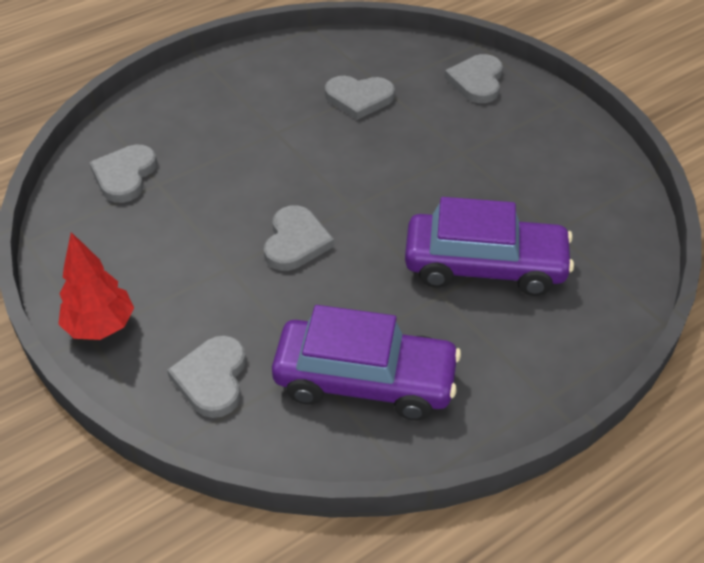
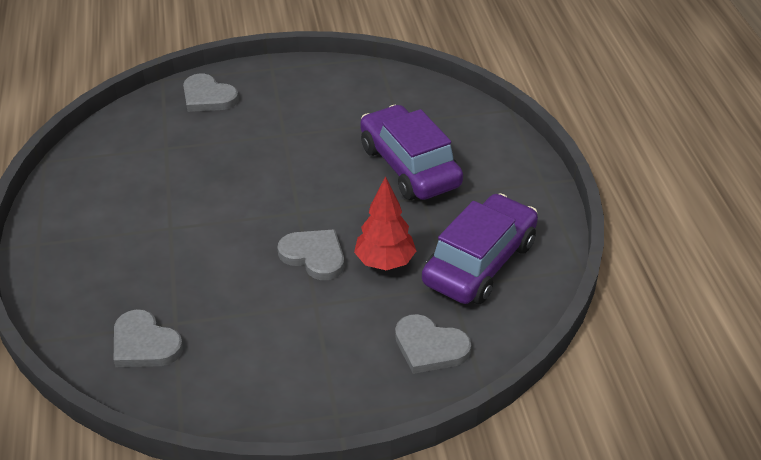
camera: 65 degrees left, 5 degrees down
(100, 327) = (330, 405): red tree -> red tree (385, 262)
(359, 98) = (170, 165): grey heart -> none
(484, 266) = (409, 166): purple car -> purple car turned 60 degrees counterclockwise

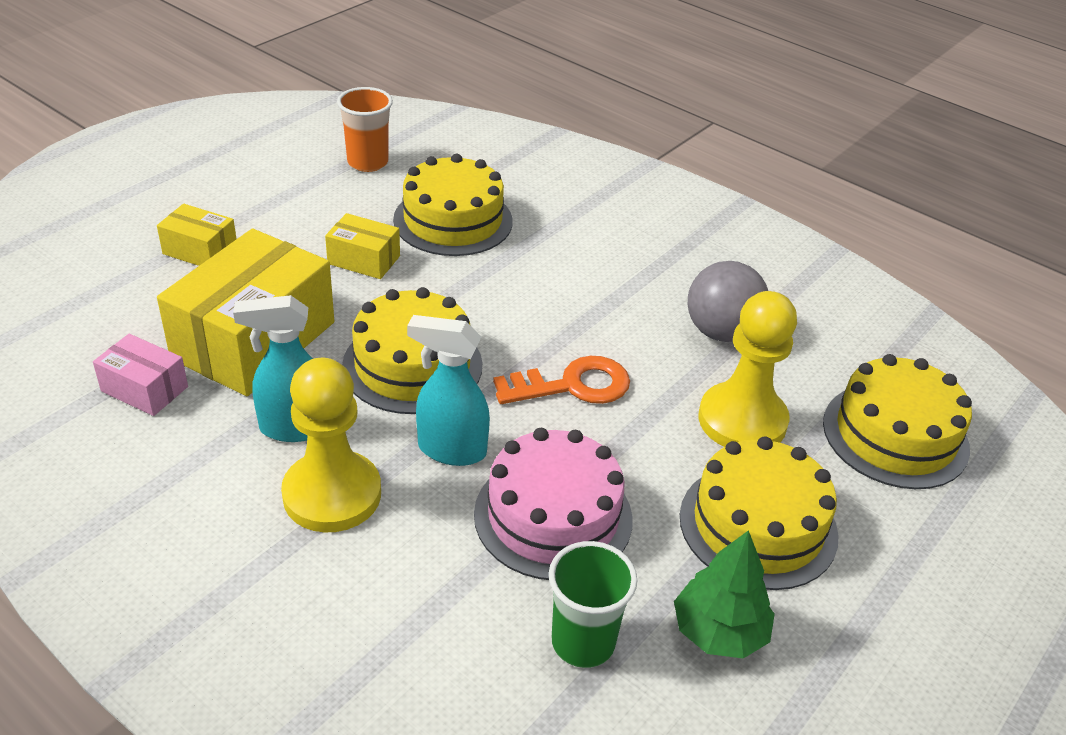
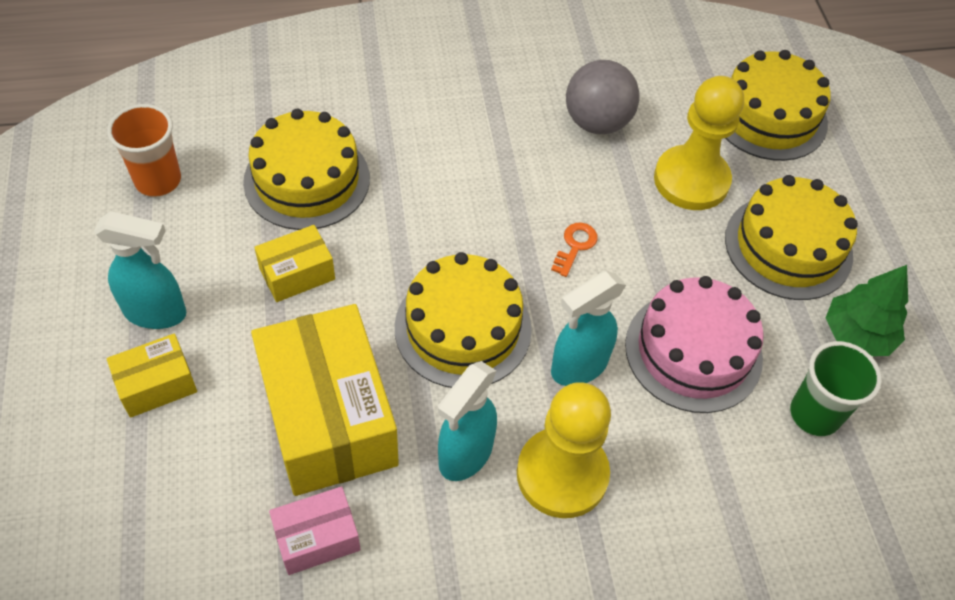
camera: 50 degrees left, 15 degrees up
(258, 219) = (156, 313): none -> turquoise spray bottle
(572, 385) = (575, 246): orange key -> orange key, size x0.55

^^^^^^^^

What needs to be done → Restate the whole of the material word for word without the pictures.

Response →
camera: 65 degrees left, 5 degrees down
(100, 327) = (330, 405): red tree -> red tree (385, 262)
(359, 98) = (170, 165): grey heart -> none
(484, 266) = (409, 166): purple car -> purple car turned 60 degrees counterclockwise

camera: 50 degrees left, 15 degrees up
(258, 219) = (156, 313): none -> turquoise spray bottle
(572, 385) = (575, 246): orange key -> orange key, size x0.55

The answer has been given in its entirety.